> TRY IT: The lines to be extracted begin at the line containing "type=gone; before=orange lamp; pos1=499,206" and end at the last line of the data below; copy them exactly and leave out the pictures.

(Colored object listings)

★ ★ ★ ★ ★ ★ ★

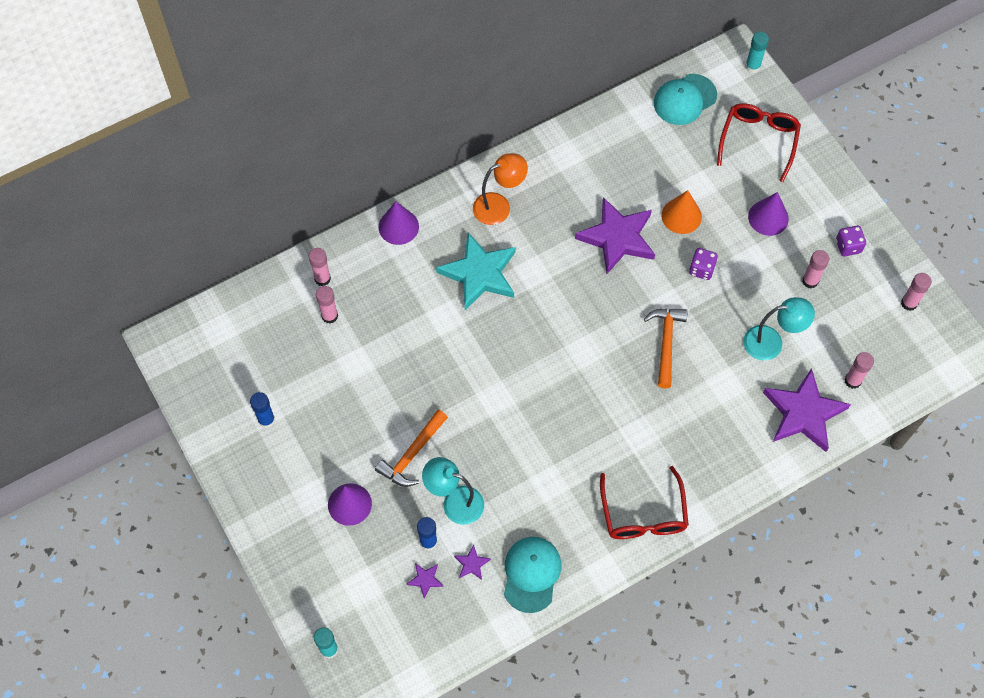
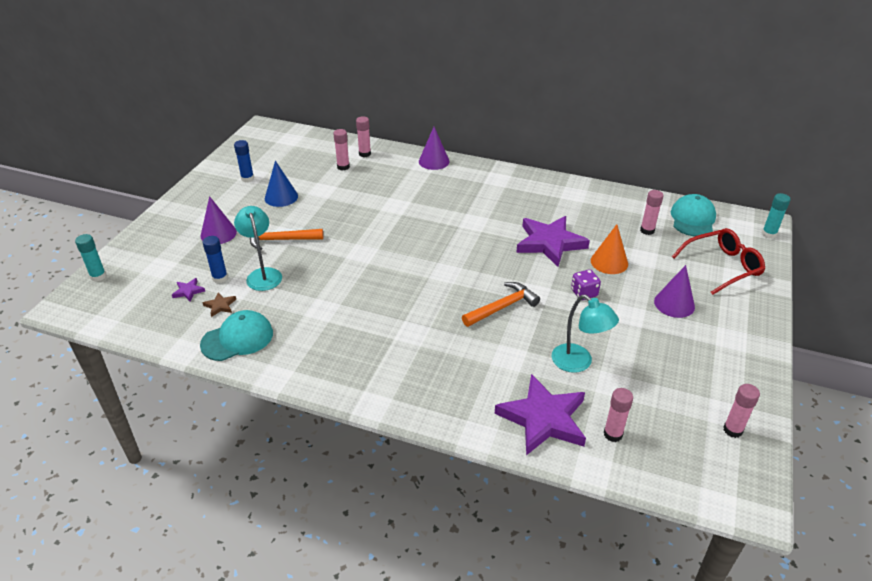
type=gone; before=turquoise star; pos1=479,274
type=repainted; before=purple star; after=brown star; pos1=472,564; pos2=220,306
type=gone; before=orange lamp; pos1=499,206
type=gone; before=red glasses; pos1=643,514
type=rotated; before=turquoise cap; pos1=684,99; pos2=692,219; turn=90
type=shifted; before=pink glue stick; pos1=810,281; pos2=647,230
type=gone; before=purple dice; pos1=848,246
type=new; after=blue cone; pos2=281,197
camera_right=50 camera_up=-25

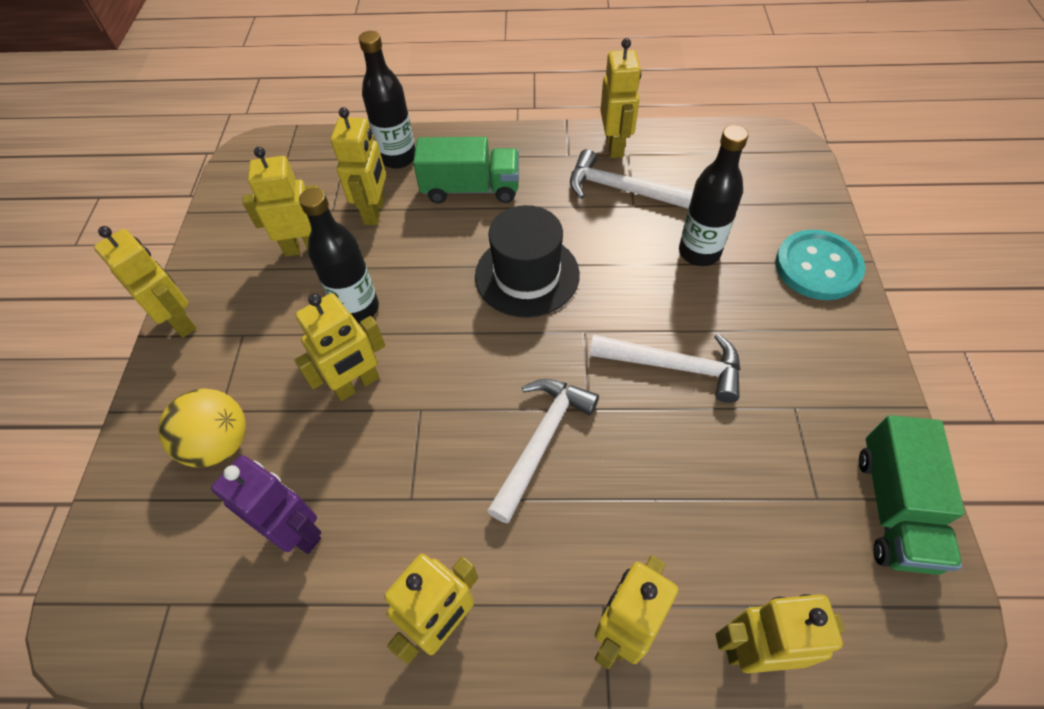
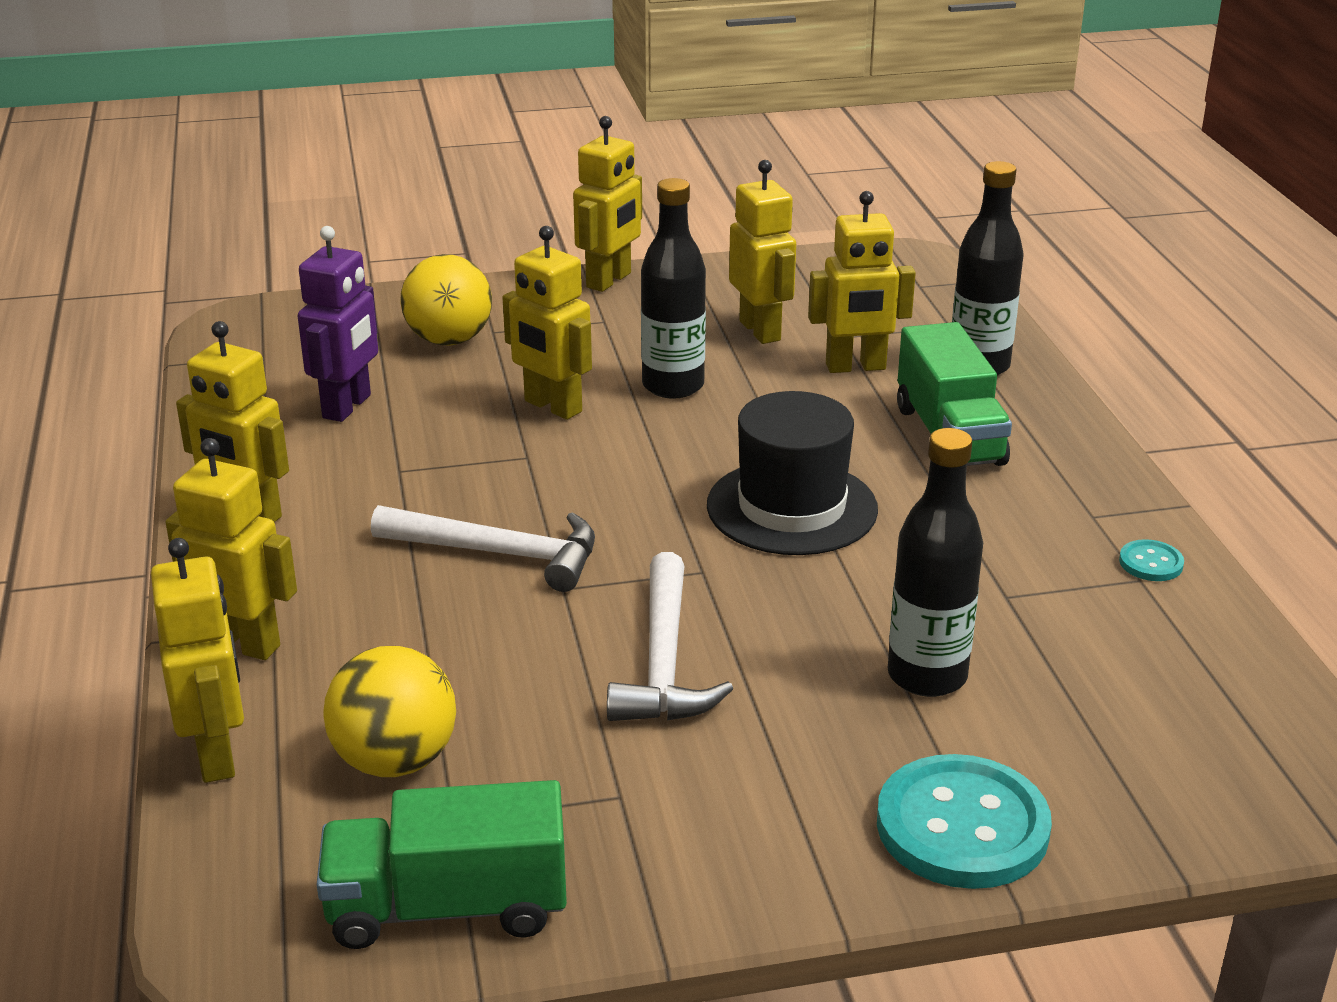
type=gone; before=white hammer; pos1=620,189
type=swapped; before=yellow robot; after=turquoise button; pos1=615,146; pos2=1151,563
type=new; after=yellow ball; pos2=395,761
camera_right=75 camera_up=-25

★ ★ ★ ★ ★ ★ ★

> ANSWER TO THIS TASK:
type=gone; before=orange lamp; pos1=499,206
type=gone; before=red glasses; pos1=643,514
type=rotated; before=turquoise cap; pos1=684,99; pos2=692,219; turn=90
type=shifted; before=pink glue stick; pos1=810,281; pos2=647,230
type=gone; before=purple dice; pos1=848,246
type=new; after=blue cone; pos2=281,197
camera_right=50 camera_up=-25

type=gone; before=white hammer; pos1=620,189
type=swapped; before=yellow robot; after=turquoise button; pos1=615,146; pos2=1151,563
type=new; after=yellow ball; pos2=395,761
camera_right=75 camera_up=-25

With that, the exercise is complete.